- **AIM OF THE EXERCISE**
Keep every word of the listing and drop the images when you write it out.

- **THE DATA**
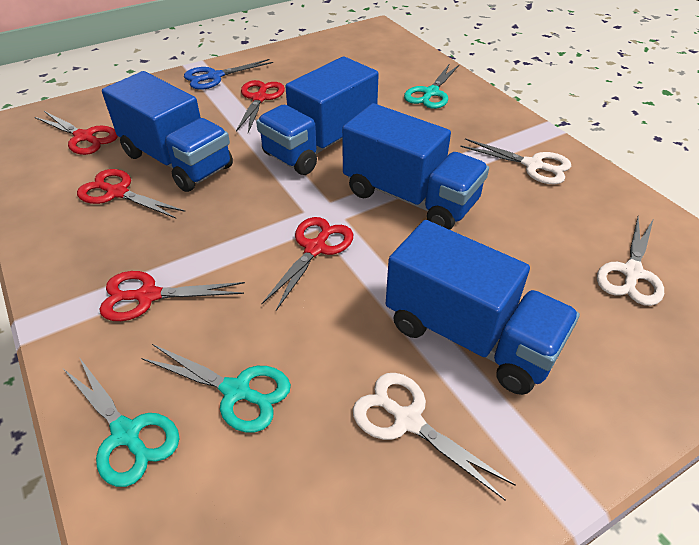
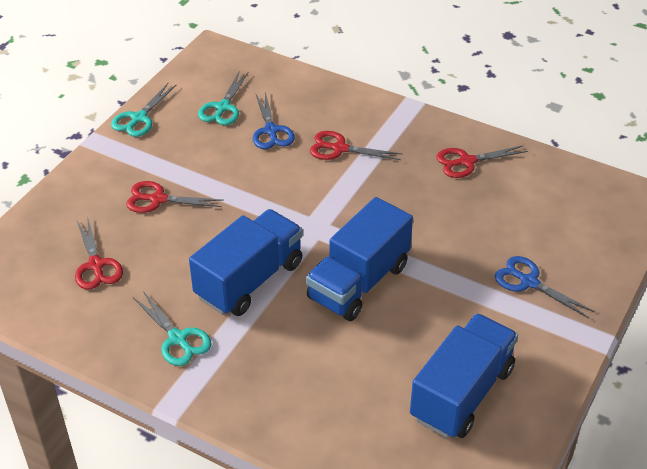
blue scissors: 1 -> 2
blue truck: 4 -> 3
red scissors: 5 -> 4
white scissors: 3 -> 0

- **TASK SOLUTION**
blue scissors: 1 -> 2
blue truck: 4 -> 3
red scissors: 5 -> 4
white scissors: 3 -> 0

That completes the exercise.